= Exercise brief =
Exactly reproduce the entries, dropping any pictures from your copy.

= Data shown =
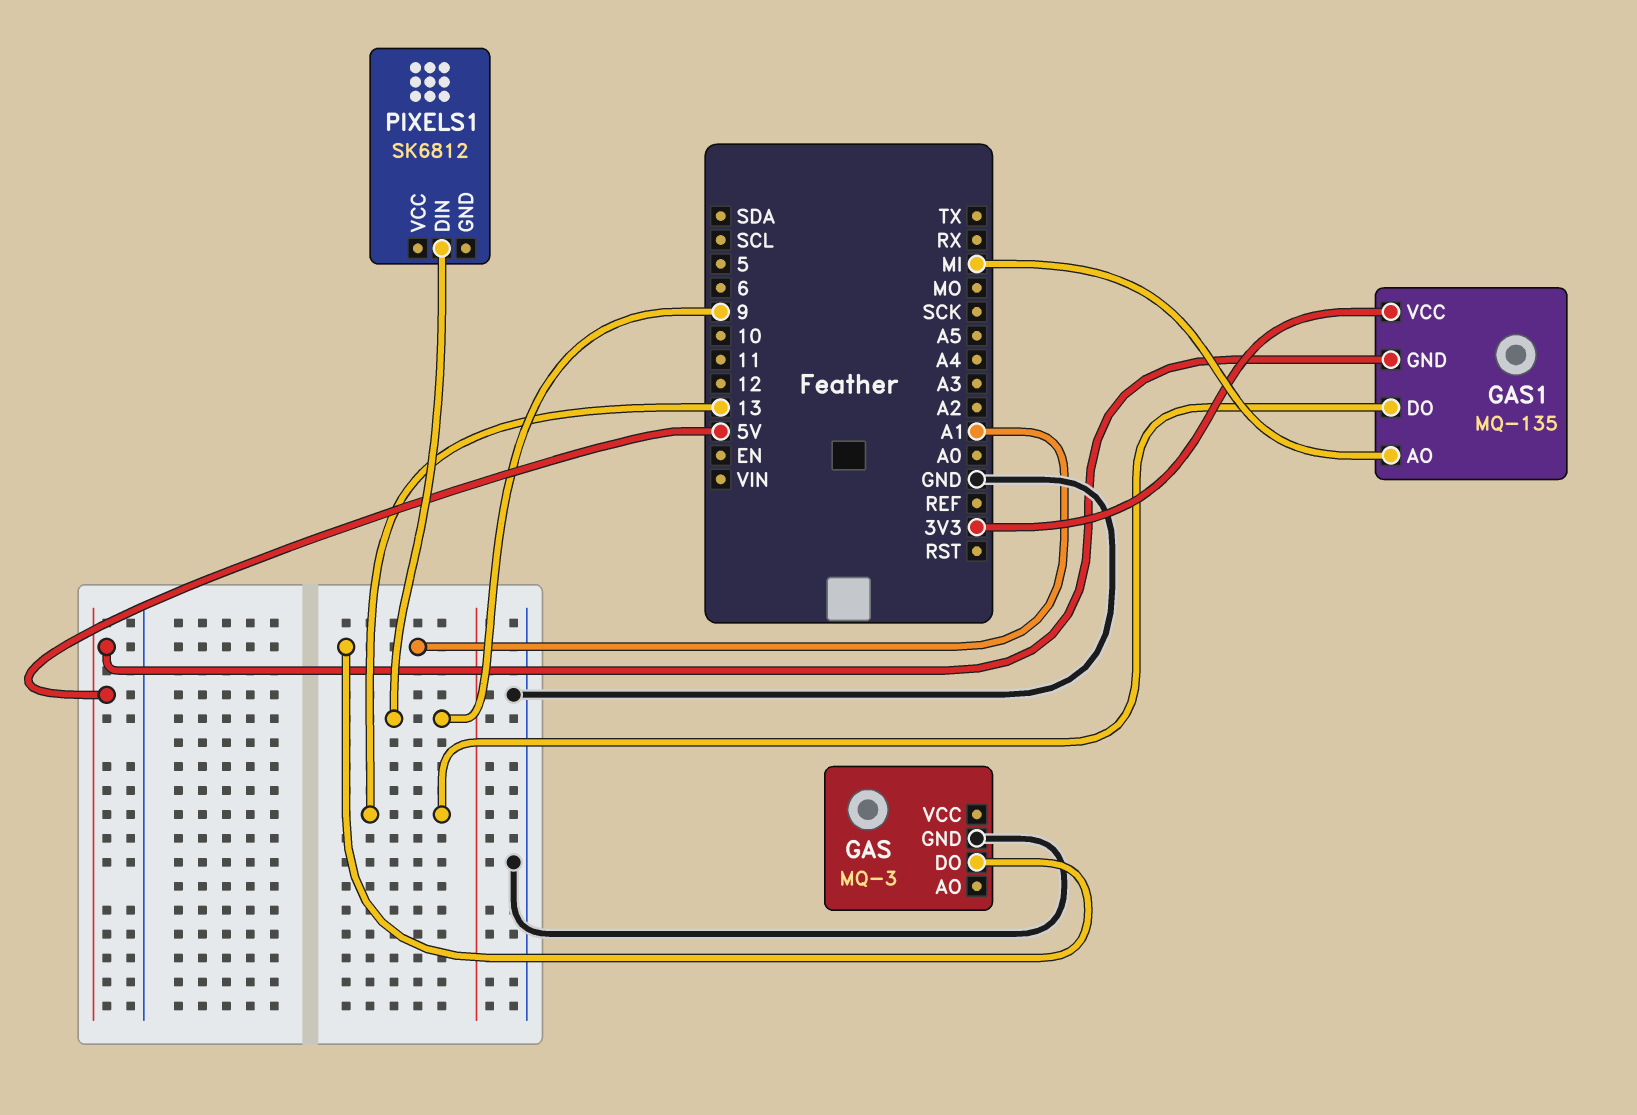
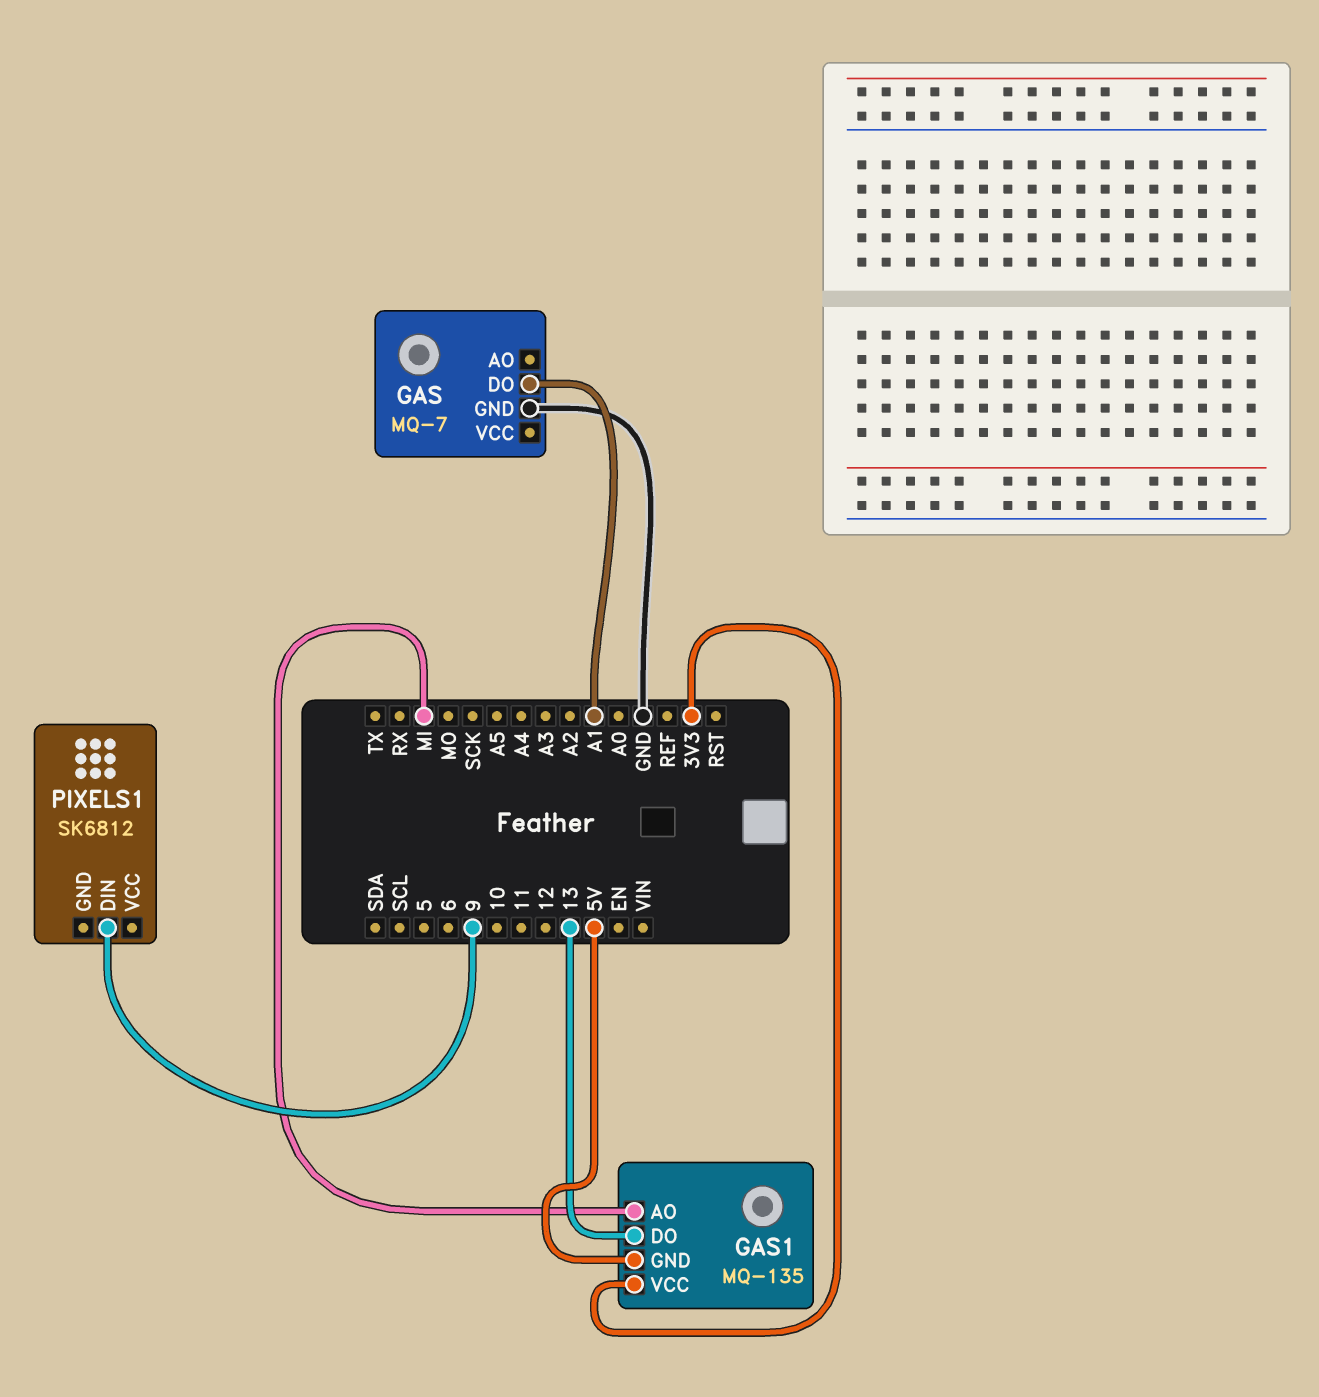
GAS: MQ-3 -> MQ-7

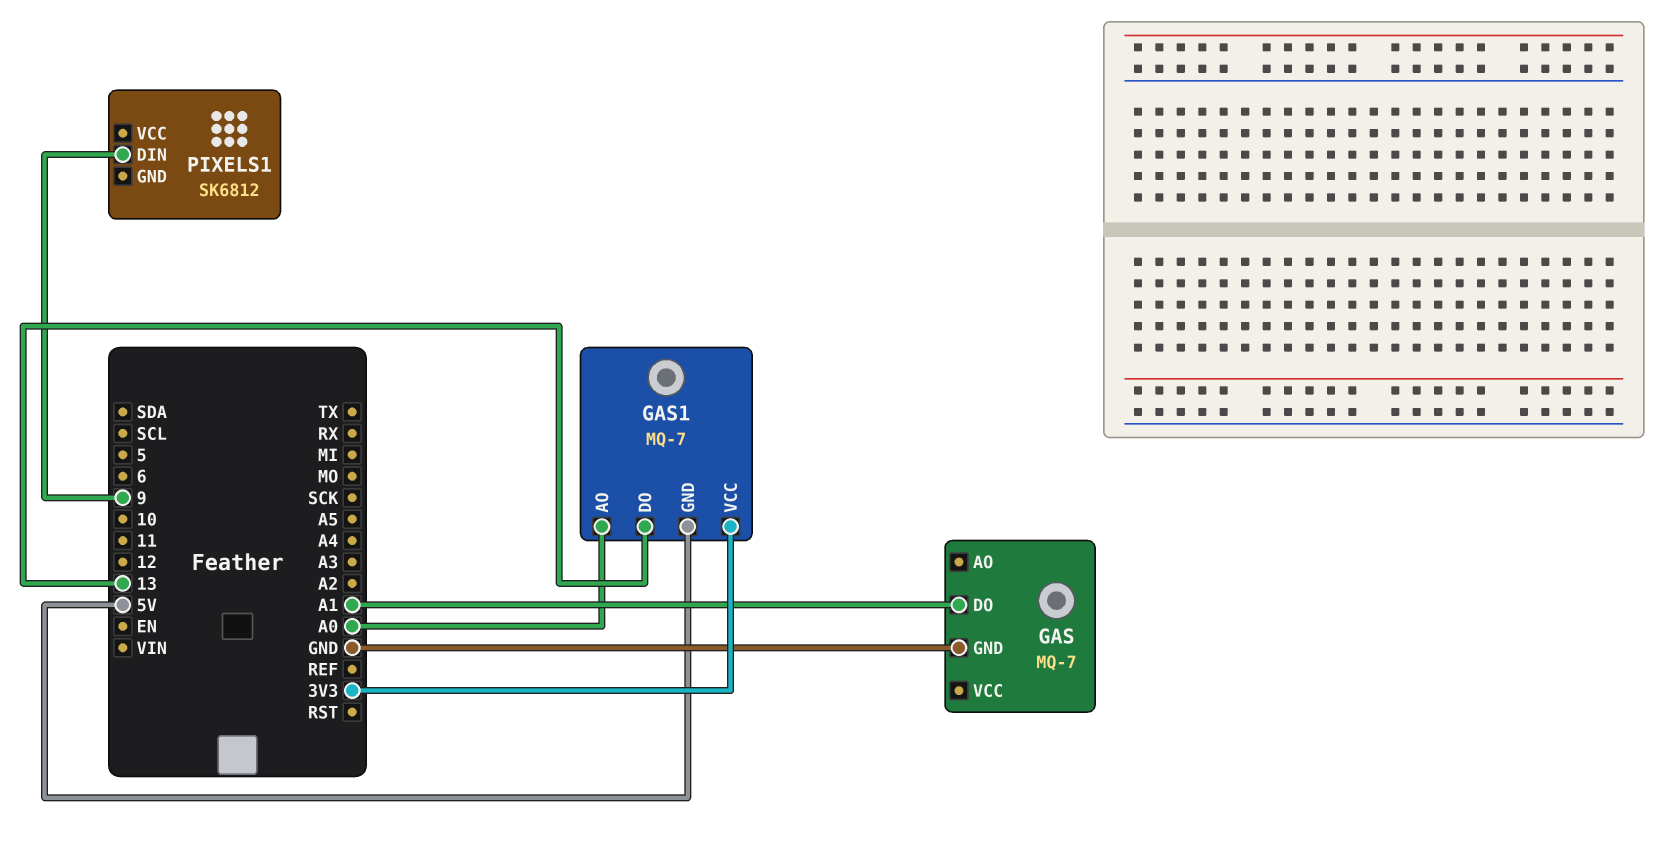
GAS1: MQ-135 -> MQ-7
GAS1 pin AO: MI -> A0

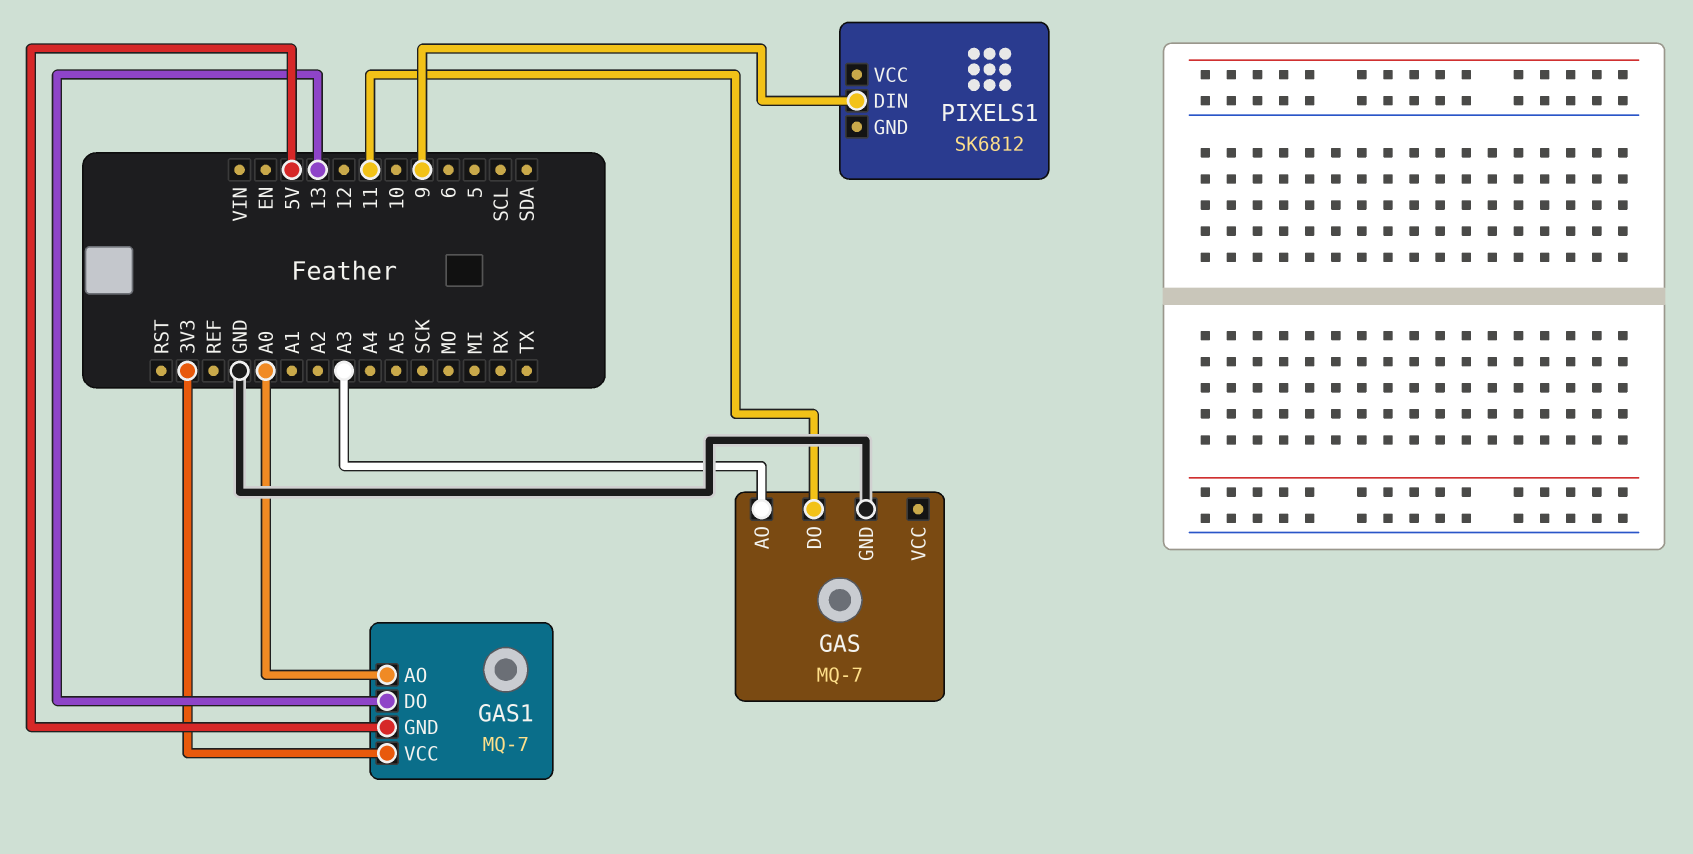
GAS pin AO: none -> A3
GAS pin DO: A1 -> 11

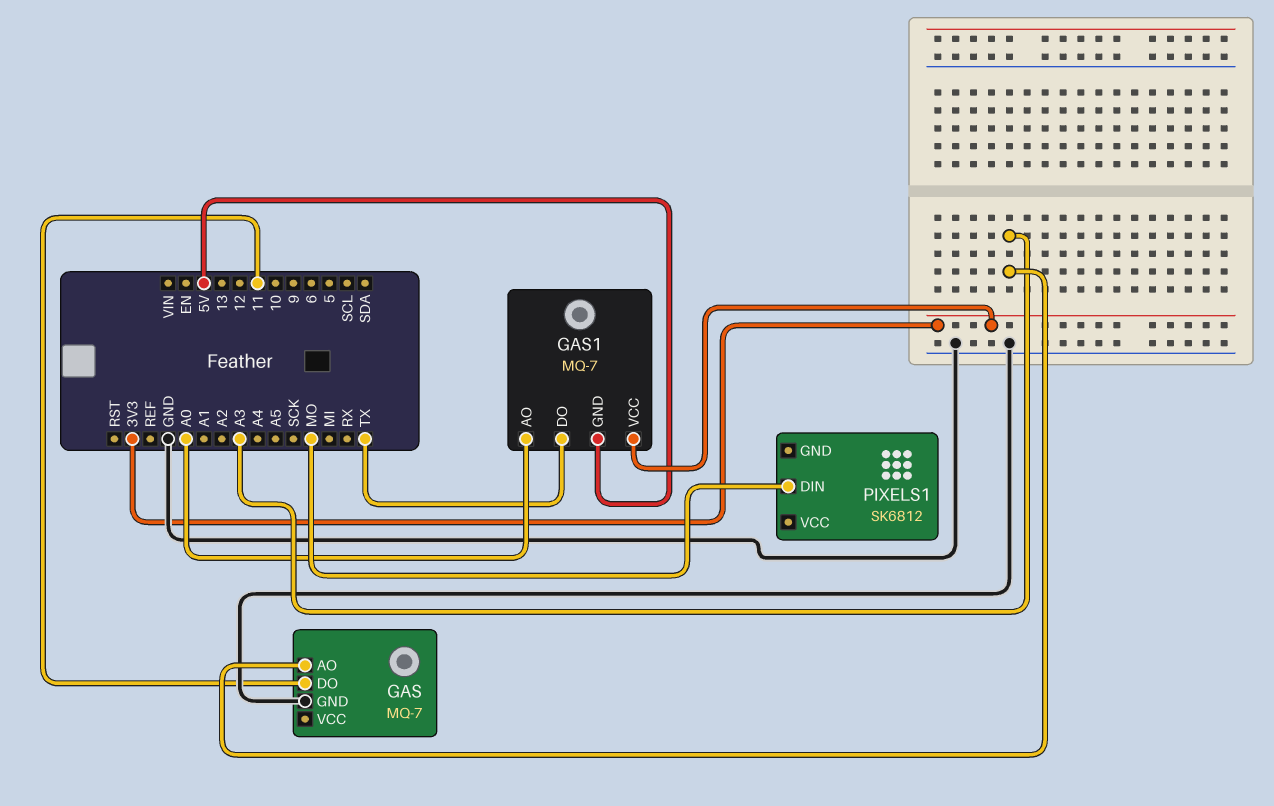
GAS1 pin DO: 13 -> TX
PIXELS1 pin DIN: 9 -> MO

= Finished exercise =
GAS: MQ-3 -> MQ-7

GAS1: MQ-135 -> MQ-7
GAS1 pin AO: MI -> A0

GAS pin AO: none -> A3
GAS pin DO: A1 -> 11

GAS1 pin DO: 13 -> TX
PIXELS1 pin DIN: 9 -> MO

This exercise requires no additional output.